» **Required action**
In the listing below, every line with the word "Orbex" needs to be copied.

» **Records supplied**
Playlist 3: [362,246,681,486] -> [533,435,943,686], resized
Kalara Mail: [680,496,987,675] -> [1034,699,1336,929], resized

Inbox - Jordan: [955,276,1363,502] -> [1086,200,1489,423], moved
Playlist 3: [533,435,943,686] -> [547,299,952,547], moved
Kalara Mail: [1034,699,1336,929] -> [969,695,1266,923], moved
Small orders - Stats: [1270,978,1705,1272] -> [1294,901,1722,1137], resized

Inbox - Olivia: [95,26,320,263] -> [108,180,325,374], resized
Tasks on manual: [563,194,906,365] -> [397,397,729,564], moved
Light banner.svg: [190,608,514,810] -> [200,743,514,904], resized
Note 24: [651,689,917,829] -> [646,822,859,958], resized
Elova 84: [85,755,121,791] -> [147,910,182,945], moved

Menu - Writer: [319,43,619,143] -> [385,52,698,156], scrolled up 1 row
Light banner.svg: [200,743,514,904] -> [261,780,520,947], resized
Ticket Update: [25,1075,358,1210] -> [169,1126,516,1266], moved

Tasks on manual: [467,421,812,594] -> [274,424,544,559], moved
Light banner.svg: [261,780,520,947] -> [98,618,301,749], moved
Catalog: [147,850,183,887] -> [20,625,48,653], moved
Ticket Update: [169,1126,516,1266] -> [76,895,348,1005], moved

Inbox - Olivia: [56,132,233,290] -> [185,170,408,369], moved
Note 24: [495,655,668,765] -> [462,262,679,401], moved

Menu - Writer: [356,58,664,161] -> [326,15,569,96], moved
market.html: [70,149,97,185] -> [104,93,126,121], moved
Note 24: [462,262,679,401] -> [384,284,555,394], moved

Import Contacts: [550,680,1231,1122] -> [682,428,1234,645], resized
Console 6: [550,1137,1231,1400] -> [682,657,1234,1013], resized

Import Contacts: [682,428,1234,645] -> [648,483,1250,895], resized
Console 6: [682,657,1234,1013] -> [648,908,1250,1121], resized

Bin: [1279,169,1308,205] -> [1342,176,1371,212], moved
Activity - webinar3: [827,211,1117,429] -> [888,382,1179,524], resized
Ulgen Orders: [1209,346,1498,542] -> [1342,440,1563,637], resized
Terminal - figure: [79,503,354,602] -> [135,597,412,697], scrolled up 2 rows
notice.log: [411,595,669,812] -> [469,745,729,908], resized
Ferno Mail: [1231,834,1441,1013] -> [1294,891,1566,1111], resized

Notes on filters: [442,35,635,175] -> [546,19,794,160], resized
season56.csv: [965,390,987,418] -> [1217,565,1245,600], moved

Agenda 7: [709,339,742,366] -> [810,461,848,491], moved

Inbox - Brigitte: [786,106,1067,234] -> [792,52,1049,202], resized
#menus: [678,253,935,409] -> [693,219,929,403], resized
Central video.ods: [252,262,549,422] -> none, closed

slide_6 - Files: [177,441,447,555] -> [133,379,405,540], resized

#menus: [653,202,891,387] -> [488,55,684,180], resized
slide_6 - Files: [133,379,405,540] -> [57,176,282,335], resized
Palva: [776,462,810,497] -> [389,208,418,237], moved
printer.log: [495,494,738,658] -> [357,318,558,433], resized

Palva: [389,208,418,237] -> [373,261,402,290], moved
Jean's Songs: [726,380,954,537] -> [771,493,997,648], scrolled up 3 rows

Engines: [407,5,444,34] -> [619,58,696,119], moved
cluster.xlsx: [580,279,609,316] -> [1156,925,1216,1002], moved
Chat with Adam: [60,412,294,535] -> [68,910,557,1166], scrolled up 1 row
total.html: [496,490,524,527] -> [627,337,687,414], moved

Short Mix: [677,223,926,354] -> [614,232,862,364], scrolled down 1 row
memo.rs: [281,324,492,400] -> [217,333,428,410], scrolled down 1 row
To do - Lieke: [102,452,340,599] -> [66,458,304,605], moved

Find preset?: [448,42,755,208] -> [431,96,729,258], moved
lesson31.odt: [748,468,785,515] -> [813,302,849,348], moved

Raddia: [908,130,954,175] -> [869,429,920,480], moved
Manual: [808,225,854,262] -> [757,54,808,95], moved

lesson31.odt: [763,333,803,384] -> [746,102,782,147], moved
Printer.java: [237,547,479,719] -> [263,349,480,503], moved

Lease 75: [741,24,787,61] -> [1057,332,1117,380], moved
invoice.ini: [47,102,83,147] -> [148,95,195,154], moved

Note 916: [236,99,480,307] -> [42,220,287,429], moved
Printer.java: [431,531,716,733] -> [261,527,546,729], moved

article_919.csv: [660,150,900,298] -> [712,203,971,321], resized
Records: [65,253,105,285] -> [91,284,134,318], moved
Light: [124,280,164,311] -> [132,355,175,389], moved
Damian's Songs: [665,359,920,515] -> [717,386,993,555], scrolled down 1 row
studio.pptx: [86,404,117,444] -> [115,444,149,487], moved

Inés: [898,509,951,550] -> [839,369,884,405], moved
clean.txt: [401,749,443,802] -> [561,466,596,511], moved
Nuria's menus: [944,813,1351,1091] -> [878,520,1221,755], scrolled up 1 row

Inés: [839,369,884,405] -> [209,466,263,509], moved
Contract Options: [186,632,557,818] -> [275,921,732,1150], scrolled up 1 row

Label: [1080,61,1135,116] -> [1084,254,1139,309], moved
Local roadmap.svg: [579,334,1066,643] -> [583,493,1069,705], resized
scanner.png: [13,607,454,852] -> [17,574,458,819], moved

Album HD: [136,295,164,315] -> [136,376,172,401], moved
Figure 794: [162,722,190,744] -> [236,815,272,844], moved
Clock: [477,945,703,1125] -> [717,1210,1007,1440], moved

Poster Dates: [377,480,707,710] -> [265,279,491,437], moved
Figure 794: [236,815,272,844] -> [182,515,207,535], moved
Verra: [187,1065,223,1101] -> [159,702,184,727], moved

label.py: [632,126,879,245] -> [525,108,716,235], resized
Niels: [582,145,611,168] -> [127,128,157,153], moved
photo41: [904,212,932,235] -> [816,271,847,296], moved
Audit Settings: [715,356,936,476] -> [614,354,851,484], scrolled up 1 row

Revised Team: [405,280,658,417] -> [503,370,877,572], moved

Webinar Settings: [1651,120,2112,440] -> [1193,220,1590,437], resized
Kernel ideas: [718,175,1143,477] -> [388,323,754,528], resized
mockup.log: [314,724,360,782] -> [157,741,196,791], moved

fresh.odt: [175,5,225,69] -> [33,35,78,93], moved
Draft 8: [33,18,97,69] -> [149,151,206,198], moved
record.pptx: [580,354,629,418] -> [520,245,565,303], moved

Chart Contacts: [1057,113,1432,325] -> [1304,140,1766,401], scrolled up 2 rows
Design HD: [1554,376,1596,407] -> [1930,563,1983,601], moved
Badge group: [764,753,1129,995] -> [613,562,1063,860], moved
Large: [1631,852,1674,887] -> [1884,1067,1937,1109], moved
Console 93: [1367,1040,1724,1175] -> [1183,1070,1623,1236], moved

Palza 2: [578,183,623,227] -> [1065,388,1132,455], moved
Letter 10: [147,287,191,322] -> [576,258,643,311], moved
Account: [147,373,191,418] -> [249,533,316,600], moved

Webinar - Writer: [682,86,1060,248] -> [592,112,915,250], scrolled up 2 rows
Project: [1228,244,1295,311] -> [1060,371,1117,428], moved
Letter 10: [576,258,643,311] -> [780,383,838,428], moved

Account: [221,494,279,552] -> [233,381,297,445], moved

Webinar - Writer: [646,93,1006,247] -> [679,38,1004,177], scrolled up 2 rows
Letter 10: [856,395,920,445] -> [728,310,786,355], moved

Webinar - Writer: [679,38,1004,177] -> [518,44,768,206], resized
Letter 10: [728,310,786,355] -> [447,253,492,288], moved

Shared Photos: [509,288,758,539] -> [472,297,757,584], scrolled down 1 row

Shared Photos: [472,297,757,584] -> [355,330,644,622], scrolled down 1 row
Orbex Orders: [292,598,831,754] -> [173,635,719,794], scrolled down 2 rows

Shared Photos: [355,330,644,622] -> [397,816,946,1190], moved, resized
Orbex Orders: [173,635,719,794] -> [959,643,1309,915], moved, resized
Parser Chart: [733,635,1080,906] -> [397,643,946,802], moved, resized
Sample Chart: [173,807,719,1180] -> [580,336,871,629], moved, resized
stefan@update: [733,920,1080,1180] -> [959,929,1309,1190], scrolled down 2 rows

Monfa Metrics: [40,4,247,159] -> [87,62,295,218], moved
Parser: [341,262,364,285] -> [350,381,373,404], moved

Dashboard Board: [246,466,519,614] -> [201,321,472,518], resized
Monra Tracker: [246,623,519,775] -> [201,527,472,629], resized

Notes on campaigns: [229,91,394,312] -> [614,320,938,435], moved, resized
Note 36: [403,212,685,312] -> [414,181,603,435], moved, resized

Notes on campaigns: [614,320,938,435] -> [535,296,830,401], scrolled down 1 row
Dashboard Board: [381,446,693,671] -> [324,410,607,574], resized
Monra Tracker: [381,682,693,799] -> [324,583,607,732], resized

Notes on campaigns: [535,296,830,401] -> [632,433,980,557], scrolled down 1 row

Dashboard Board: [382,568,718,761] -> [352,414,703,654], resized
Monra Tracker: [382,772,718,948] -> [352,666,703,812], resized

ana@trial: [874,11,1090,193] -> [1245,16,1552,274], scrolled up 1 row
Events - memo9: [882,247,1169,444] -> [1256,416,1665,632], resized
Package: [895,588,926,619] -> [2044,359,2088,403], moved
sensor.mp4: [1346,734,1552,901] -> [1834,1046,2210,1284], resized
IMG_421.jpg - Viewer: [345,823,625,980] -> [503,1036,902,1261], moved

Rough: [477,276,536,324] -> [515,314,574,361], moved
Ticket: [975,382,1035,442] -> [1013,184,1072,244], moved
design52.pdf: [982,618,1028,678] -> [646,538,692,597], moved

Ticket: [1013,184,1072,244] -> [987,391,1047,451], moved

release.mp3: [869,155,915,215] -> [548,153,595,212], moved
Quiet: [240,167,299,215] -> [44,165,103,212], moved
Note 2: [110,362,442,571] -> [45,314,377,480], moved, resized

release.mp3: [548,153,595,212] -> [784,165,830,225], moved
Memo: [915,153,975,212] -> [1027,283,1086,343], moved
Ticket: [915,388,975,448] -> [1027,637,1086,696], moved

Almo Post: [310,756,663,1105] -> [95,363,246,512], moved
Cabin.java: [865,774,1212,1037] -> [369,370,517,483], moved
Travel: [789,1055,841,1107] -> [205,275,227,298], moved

» **Exercise solution**
Orbex Orders: [292,598,831,754] -> [173,635,719,794], scrolled down 2 rows
Orbex Orders: [173,635,719,794] -> [959,643,1309,915], moved, resized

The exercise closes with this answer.